BEGIN Dataset extract
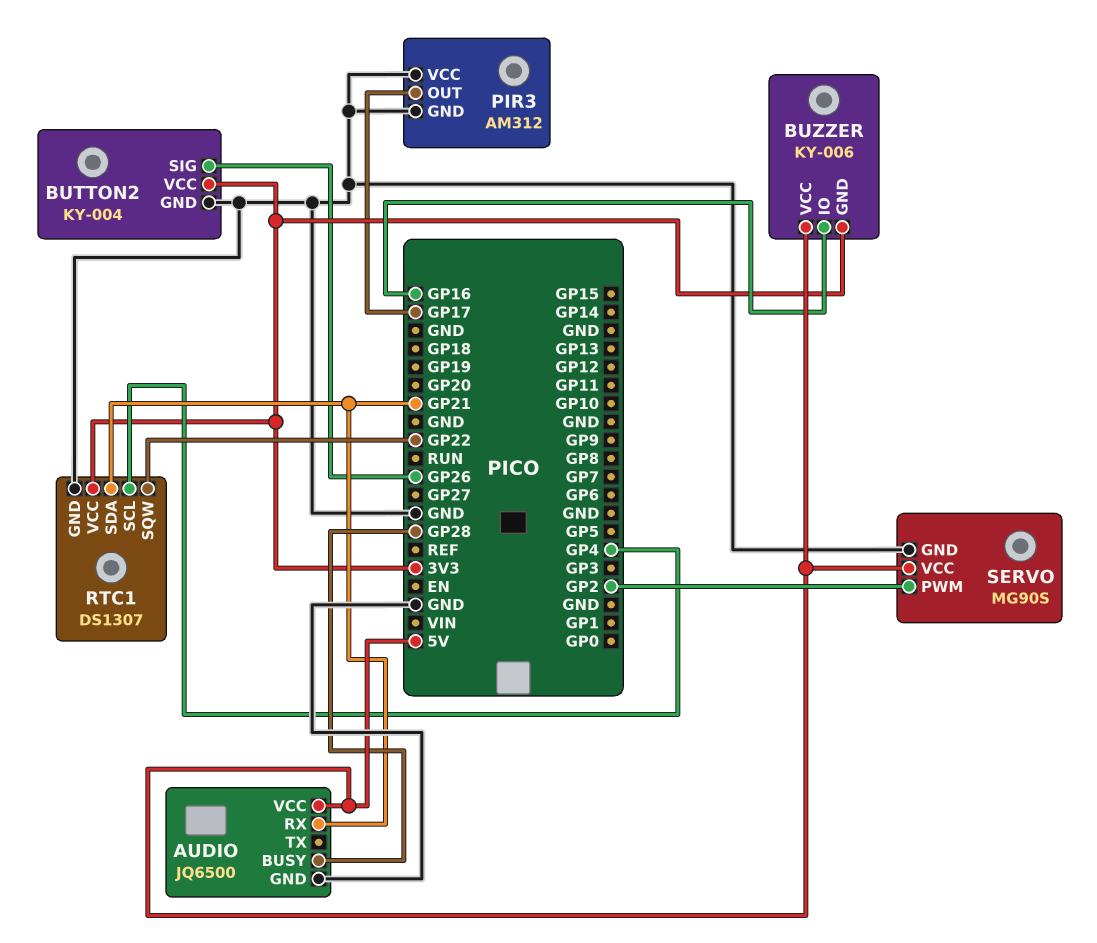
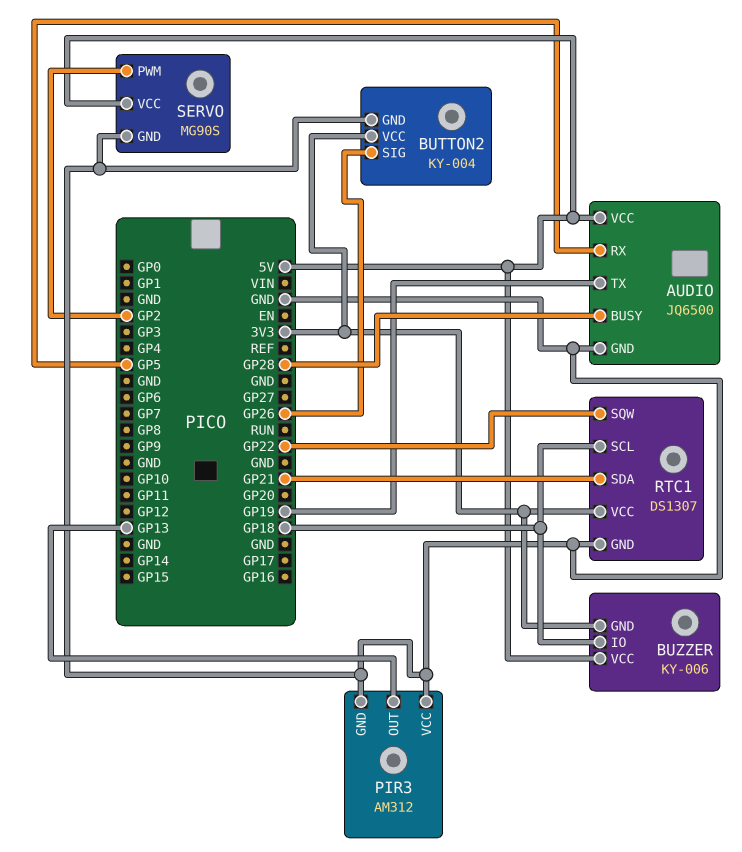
AUDIO pin RX: GP21 -> GP5
AUDIO pin TX: none -> GP19
BUZZER pin IO: GP16 -> GP18
PIR3 pin OUT: GP17 -> GP13
RTC1 pin SCL: GP4 -> GP18

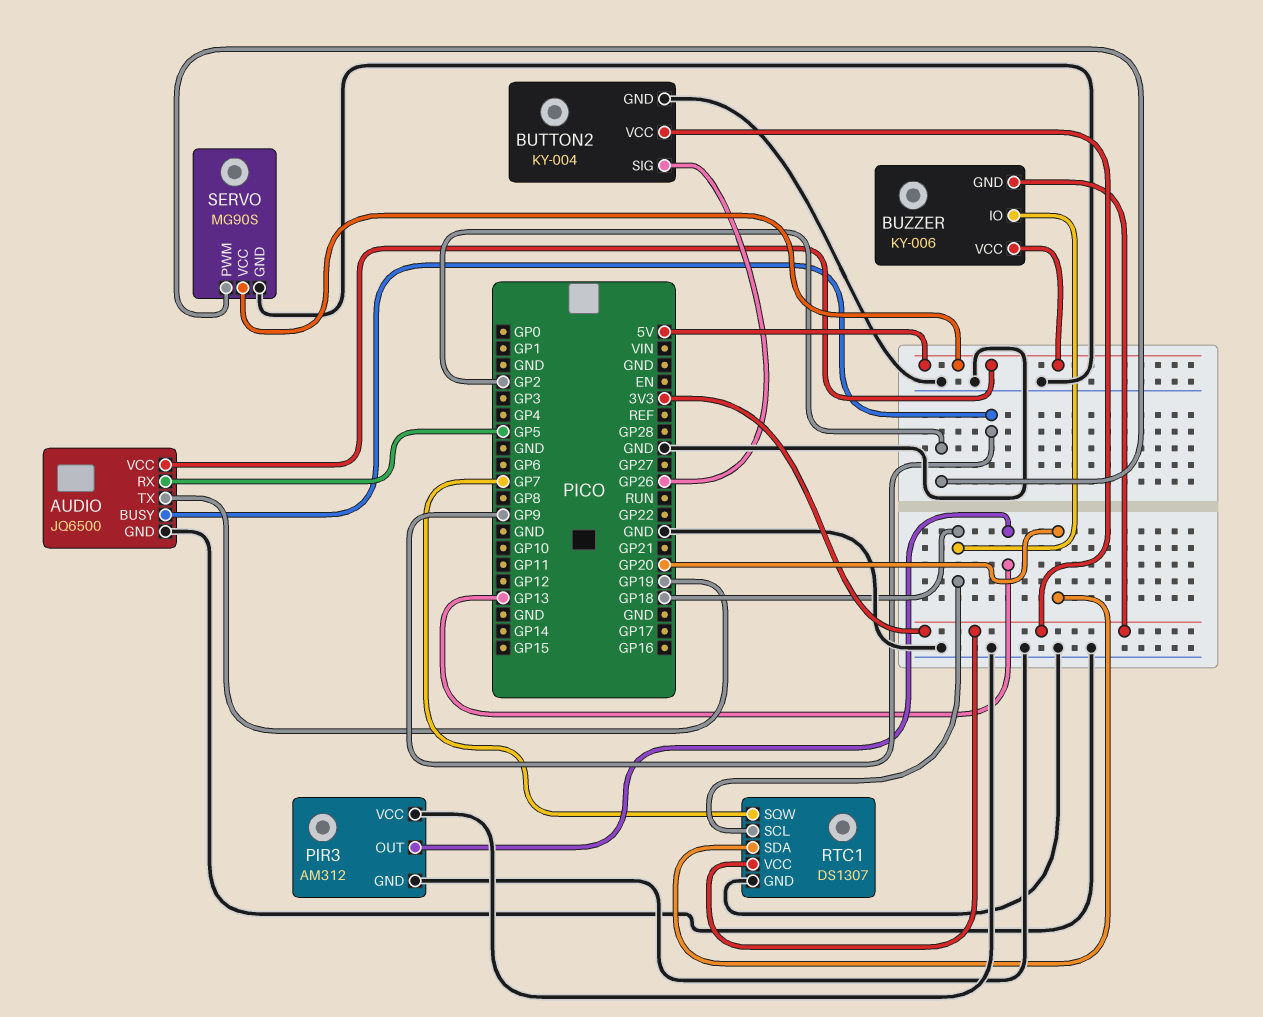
AUDIO pin BUSY: GP28 -> GP9
RTC1 pin SDA: GP21 -> GP20
RTC1 pin SQW: GP22 -> GP7

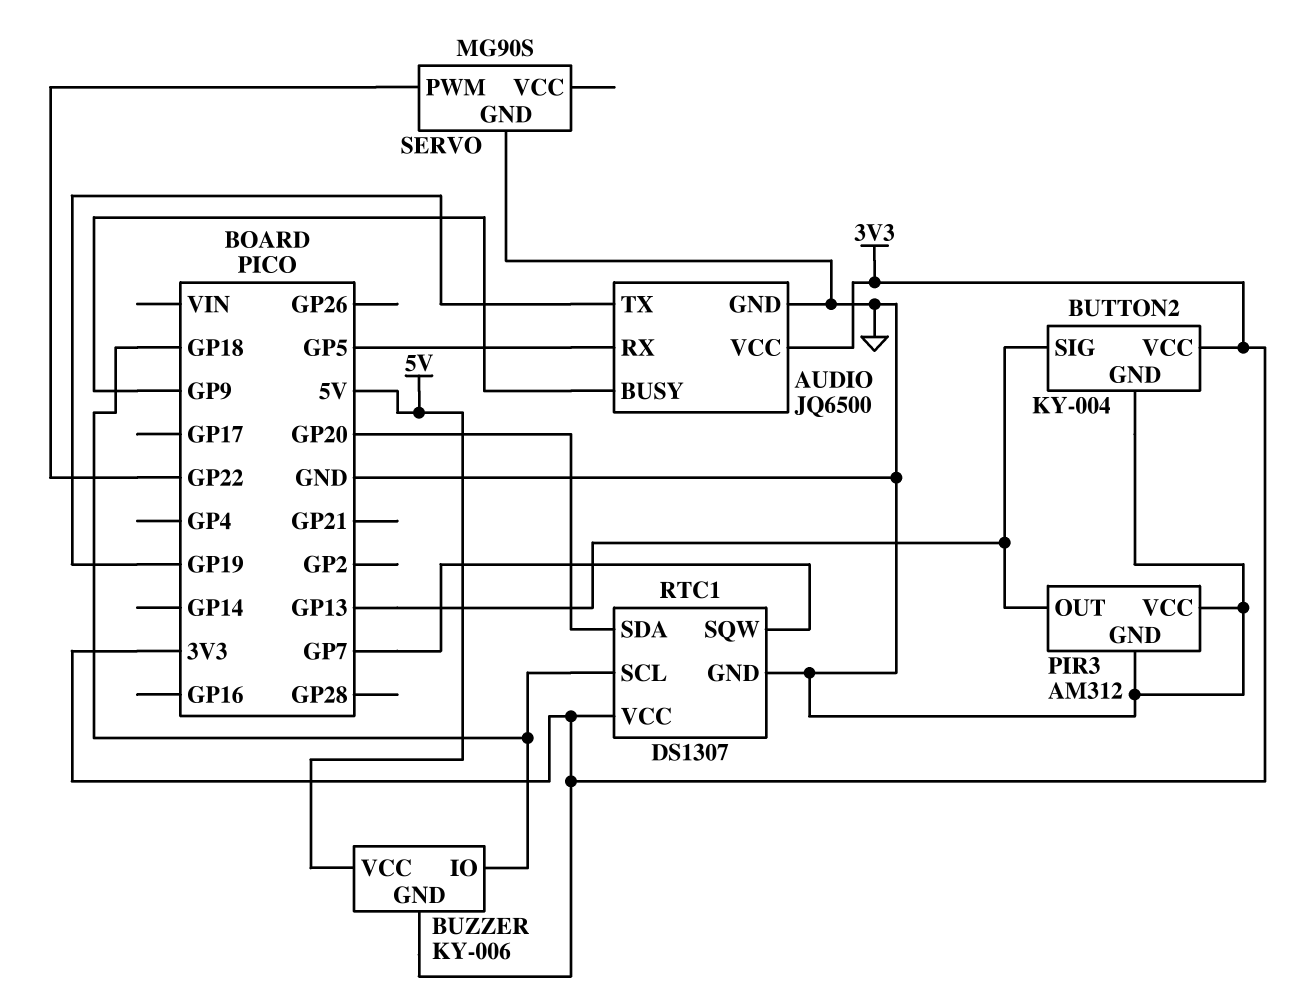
AUDIO pin VCC: 5V -> 3V3
BUTTON2 pin SIG: GP26 -> GP13
SERVO pin PWM: GP2 -> GP22
SERVO pin VCC: 5V -> none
END Dataset extract
- **Work instruction**:
In the copy, omit the pictures and reproduce every entry exactly.

- **Exercise response**:
AUDIO pin RX: GP21 -> GP5
AUDIO pin TX: none -> GP19
BUZZER pin IO: GP16 -> GP18
PIR3 pin OUT: GP17 -> GP13
RTC1 pin SCL: GP4 -> GP18

AUDIO pin BUSY: GP28 -> GP9
RTC1 pin SDA: GP21 -> GP20
RTC1 pin SQW: GP22 -> GP7

AUDIO pin VCC: 5V -> 3V3
BUTTON2 pin SIG: GP26 -> GP13
SERVO pin PWM: GP2 -> GP22
SERVO pin VCC: 5V -> none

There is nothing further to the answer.